TASK:
The material below must be retyped in full, with every line kept exactly as it is.
BEGIN ENTRIES PROVIDED
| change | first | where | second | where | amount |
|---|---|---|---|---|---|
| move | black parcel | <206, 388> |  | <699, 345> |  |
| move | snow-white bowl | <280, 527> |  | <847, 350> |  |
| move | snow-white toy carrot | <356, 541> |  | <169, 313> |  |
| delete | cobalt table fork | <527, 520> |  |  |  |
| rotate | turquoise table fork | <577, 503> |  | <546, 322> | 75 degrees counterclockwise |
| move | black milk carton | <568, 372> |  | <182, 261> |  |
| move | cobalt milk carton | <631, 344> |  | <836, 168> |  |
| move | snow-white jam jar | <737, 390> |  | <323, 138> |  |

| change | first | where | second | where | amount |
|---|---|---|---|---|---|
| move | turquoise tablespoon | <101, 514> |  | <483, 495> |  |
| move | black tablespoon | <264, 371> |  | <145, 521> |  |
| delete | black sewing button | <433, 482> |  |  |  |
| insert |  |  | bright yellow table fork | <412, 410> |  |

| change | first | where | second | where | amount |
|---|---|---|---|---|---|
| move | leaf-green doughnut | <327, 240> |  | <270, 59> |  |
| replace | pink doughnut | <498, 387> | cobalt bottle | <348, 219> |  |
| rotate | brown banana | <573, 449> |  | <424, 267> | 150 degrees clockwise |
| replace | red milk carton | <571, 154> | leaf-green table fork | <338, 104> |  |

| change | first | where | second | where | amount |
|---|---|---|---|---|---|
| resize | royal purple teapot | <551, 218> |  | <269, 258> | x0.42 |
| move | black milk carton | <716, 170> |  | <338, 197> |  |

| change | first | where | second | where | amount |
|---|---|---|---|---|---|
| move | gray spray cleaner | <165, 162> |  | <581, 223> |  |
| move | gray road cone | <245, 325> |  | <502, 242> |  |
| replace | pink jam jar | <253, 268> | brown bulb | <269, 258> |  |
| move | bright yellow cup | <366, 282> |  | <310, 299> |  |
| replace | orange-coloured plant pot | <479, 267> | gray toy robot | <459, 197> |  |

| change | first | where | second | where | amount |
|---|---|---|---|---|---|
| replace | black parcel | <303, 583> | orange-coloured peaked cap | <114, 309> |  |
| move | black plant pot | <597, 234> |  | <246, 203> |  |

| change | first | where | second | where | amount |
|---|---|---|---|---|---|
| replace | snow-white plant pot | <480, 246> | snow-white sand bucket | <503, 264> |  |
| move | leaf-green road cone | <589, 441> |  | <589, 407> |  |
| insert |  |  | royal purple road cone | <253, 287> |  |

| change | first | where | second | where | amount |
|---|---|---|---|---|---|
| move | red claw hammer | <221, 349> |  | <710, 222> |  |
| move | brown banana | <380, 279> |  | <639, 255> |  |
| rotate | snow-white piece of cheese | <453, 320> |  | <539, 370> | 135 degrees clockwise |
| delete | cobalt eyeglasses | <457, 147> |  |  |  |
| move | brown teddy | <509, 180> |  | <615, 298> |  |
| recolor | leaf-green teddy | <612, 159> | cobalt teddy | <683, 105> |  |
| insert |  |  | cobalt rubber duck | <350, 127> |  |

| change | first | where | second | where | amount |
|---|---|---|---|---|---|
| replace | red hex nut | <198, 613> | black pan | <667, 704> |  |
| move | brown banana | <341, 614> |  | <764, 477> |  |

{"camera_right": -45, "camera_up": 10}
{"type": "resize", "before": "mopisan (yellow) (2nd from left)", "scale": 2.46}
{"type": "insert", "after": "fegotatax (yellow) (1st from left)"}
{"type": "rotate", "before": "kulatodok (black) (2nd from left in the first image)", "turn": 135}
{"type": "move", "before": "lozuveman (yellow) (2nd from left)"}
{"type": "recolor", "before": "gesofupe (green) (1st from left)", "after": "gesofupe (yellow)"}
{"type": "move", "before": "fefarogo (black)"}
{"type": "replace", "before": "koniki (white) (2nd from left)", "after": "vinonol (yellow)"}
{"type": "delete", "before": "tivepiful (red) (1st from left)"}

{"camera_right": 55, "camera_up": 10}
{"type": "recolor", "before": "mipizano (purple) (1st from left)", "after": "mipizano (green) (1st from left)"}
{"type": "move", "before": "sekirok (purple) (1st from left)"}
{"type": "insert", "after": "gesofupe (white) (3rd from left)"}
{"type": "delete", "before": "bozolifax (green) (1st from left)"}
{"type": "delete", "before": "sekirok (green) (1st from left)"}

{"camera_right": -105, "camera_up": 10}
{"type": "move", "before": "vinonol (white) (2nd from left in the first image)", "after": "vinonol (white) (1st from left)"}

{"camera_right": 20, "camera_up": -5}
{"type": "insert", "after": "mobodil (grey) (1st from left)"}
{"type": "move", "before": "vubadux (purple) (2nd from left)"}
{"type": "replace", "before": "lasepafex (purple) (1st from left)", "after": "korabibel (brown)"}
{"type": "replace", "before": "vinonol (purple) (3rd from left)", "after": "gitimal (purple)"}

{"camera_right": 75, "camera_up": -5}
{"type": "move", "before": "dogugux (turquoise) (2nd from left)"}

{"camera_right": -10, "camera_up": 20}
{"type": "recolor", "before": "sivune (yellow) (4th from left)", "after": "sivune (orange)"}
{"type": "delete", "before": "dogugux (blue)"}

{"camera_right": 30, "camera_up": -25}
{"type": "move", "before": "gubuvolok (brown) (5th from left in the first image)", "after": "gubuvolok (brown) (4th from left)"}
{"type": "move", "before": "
END ENTRIES PROVIDED
YOUR RESPONSE:
| change | first | where | second | where | amount |
|---|---|---|---|---|---|
| move | black parcel | <206, 388> |  | <699, 345> |  |
| move | snow-white bowl | <280, 527> |  | <847, 350> |  |
| move | snow-white toy carrot | <356, 541> |  | <169, 313> |  |
| delete | cobalt table fork | <527, 520> |  |  |  |
| rotate | turquoise table fork | <577, 503> |  | <546, 322> | 75 degrees counterclockwise |
| move | black milk carton | <568, 372> |  | <182, 261> |  |
| move | cobalt milk carton | <631, 344> |  | <836, 168> |  |
| move | snow-white jam jar | <737, 390> |  | <323, 138> |  |

| change | first | where | second | where | amount |
|---|---|---|---|---|---|
| move | turquoise tablespoon | <101, 514> |  | <483, 495> |  |
| move | black tablespoon | <264, 371> |  | <145, 521> |  |
| delete | black sewing button | <433, 482> |  |  |  |
| insert |  |  | bright yellow table fork | <412, 410> |  |

| change | first | where | second | where | amount |
|---|---|---|---|---|---|
| move | leaf-green doughnut | <327, 240> |  | <270, 59> |  |
| replace | pink doughnut | <498, 387> | cobalt bottle | <348, 219> |  |
| rotate | brown banana | <573, 449> |  | <424, 267> | 150 degrees clockwise |
| replace | red milk carton | <571, 154> | leaf-green table fork | <338, 104> |  |

| change | first | where | second | where | amount |
|---|---|---|---|---|---|
| resize | royal purple teapot | <551, 218> |  | <269, 258> | x0.42 |
| move | black milk carton | <716, 170> |  | <338, 197> |  |

| change | first | where | second | where | amount |
|---|---|---|---|---|---|
| move | gray spray cleaner | <165, 162> |  | <581, 223> |  |
| move | gray road cone | <245, 325> |  | <502, 242> |  |
| replace | pink jam jar | <253, 268> | brown bulb | <269, 258> |  |
| move | bright yellow cup | <366, 282> |  | <310, 299> |  |
| replace | orange-coloured plant pot | <479, 267> | gray toy robot | <459, 197> |  |

| change | first | where | second | where | amount |
|---|---|---|---|---|---|
| replace | black parcel | <303, 583> | orange-coloured peaked cap | <114, 309> |  |
| move | black plant pot | <597, 234> |  | <246, 203> |  |

| change | first | where | second | where | amount |
|---|---|---|---|---|---|
| replace | snow-white plant pot | <480, 246> | snow-white sand bucket | <503, 264> |  |
| move | leaf-green road cone | <589, 441> |  | <589, 407> |  |
| insert |  |  | royal purple road cone | <253, 287> |  |

| change | first | where | second | where | amount |
|---|---|---|---|---|---|
| move | red claw hammer | <221, 349> |  | <710, 222> |  |
| move | brown banana | <380, 279> |  | <639, 255> |  |
| rotate | snow-white piece of cheese | <453, 320> |  | <539, 370> | 135 degrees clockwise |
| delete | cobalt eyeglasses | <457, 147> |  |  |  |
| move | brown teddy | <509, 180> |  | <615, 298> |  |
| recolor | leaf-green teddy | <612, 159> | cobalt teddy | <683, 105> |  |
| insert |  |  | cobalt rubber duck | <350, 127> |  |

| change | first | where | second | where | amount |
|---|---|---|---|---|---|
| replace | red hex nut | <198, 613> | black pan | <667, 704> |  |
| move | brown banana | <341, 614> |  | <764, 477> |  |

{"camera_right": -45, "camera_up": 10}
{"type": "resize", "before": "mopisan (yellow) (2nd from left)", "scale": 2.46}
{"type": "insert", "after": "fegotatax (yellow) (1st from left)"}
{"type": "rotate", "before": "kulatodok (black) (2nd from left in the first image)", "turn": 135}
{"type": "move", "before": "lozuveman (yellow) (2nd from left)"}
{"type": "recolor", "before": "gesofupe (green) (1st from left)", "after": "gesofupe (yellow)"}
{"type": "move", "before": "fefarogo (black)"}
{"type": "replace", "before": "koniki (white) (2nd from left)", "after": "vinonol (yellow)"}
{"type": "delete", "before": "tivepiful (red) (1st from left)"}

{"camera_right": 55, "camera_up": 10}
{"type": "recolor", "before": "mipizano (purple) (1st from left)", "after": "mipizano (green) (1st from left)"}
{"type": "move", "before": "sekirok (purple) (1st from left)"}
{"type": "insert", "after": "gesofupe (white) (3rd from left)"}
{"type": "delete", "before": "bozolifax (green) (1st from left)"}
{"type": "delete", "before": "sekirok (green) (1st from left)"}

{"camera_right": -105, "camera_up": 10}
{"type": "move", "before": "vinonol (white) (2nd from left in the first image)", "after": "vinonol (white) (1st from left)"}

{"camera_right": 20, "camera_up": -5}
{"type": "insert", "after": "mobodil (grey) (1st from left)"}
{"type": "move", "before": "vubadux (purple) (2nd from left)"}
{"type": "replace", "before": "lasepafex (purple) (1st from left)", "after": "korabibel (brown)"}
{"type": "replace", "before": "vinonol (purple) (3rd from left)", "after": "gitimal (purple)"}

{"camera_right": 75, "camera_up": -5}
{"type": "move", "before": "dogugux (turquoise) (2nd from left)"}

{"camera_right": -10, "camera_up": 20}
{"type": "recolor", "before": "sivune (yellow) (4th from left)", "after": "sivune (orange)"}
{"type": "delete", "before": "dogugux (blue)"}

{"camera_right": 30, "camera_up": -25}
{"type": "move", "before": "gubuvolok (brown) (5th from left in the first image)", "after": "gubuvolok (brown) (4th from left)"}
{"type": "move", "before": "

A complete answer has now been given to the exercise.